● **The task**: Copy the records below line by line and word for word, from the very first line through the line with "blue brick D12:F12", omitting each picture.

● **Data to use**:

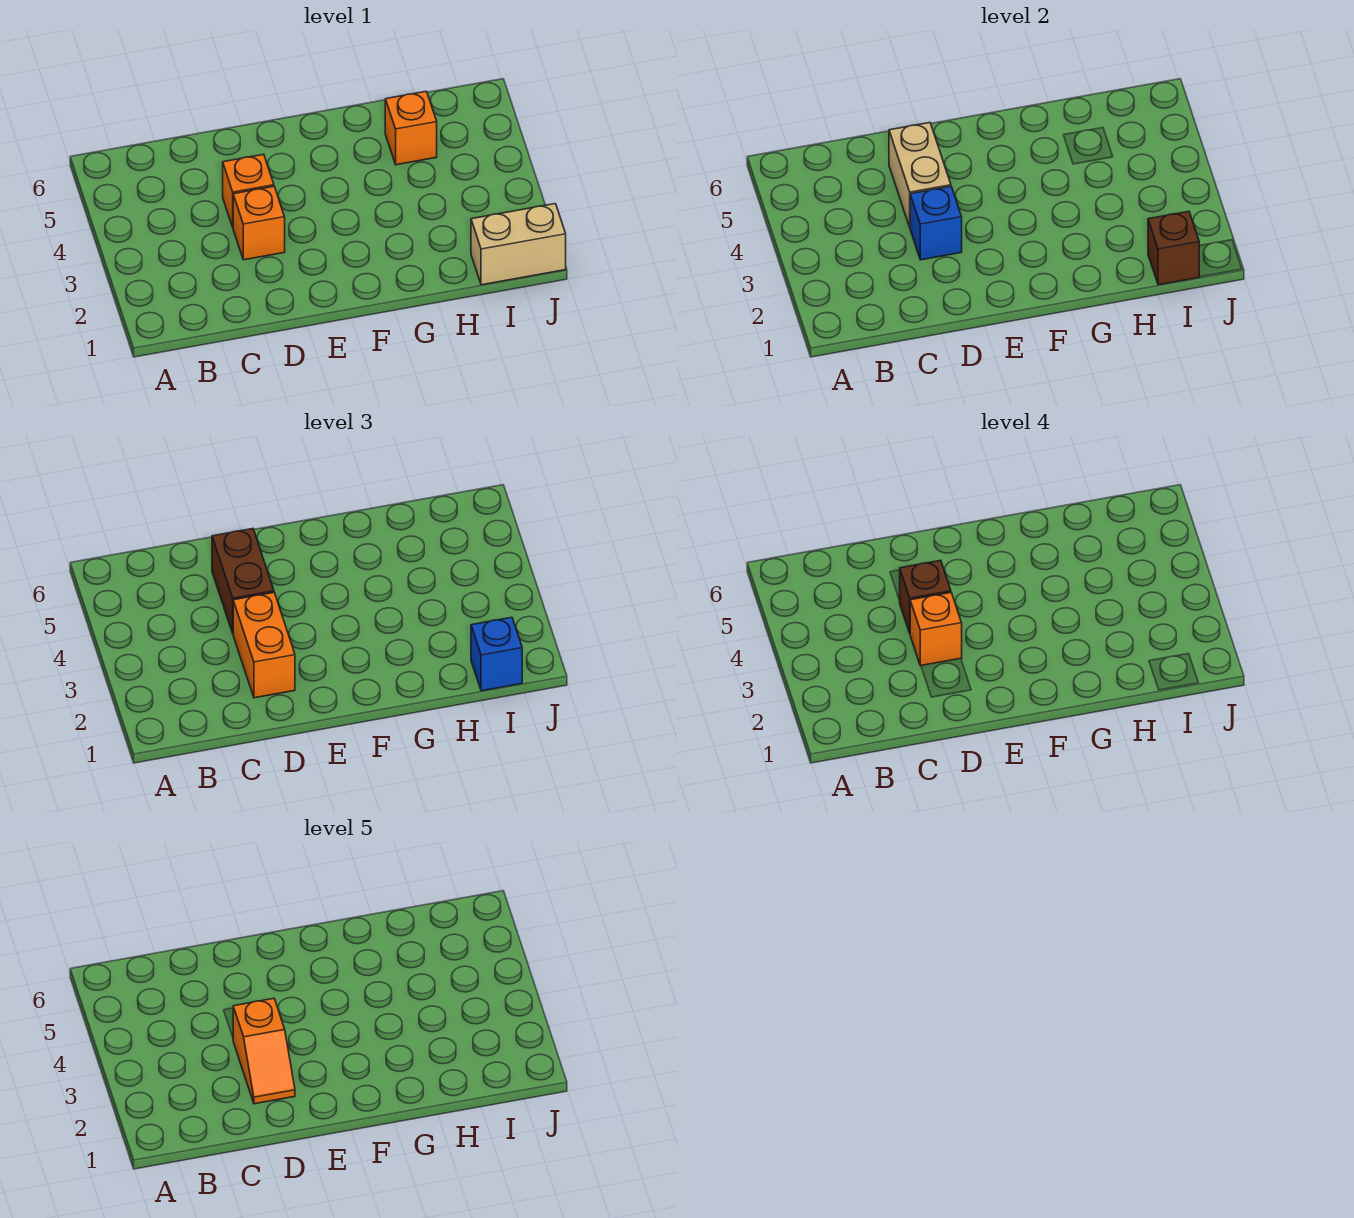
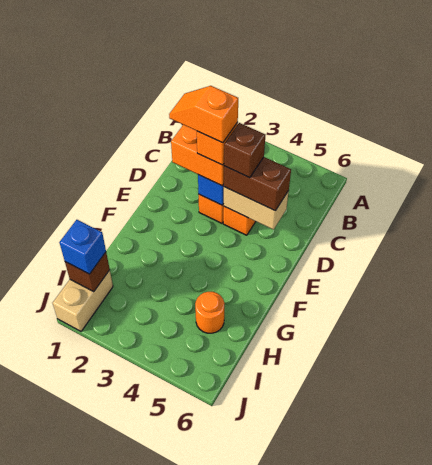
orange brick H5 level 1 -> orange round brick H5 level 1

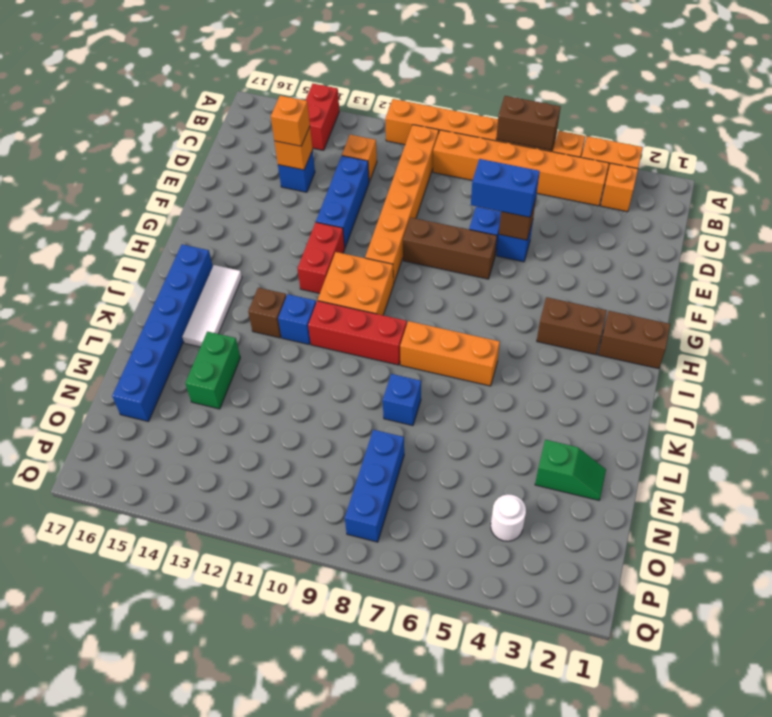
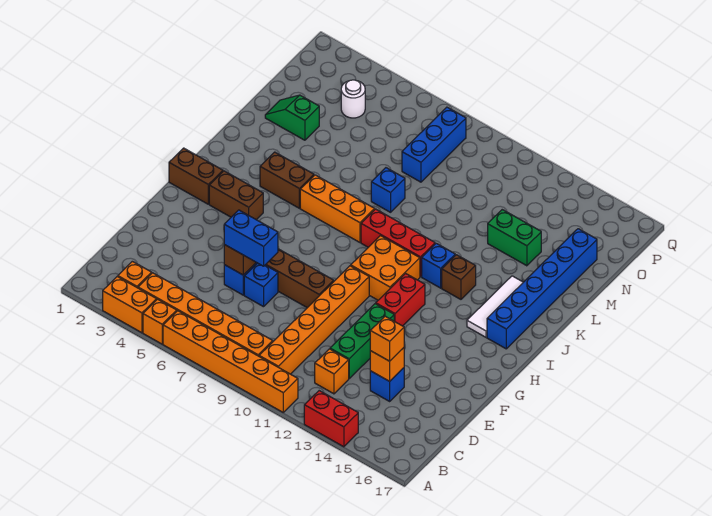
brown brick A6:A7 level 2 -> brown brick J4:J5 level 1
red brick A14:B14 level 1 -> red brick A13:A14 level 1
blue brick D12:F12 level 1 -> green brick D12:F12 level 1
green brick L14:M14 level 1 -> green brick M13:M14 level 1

● **Response**:
orange brick H5 level 1 -> orange round brick H5 level 1

brown brick A6:A7 level 2 -> brown brick J4:J5 level 1
red brick A14:B14 level 1 -> red brick A13:A14 level 1
blue brick D12:F12 level 1 -> green brick D12:F12 level 1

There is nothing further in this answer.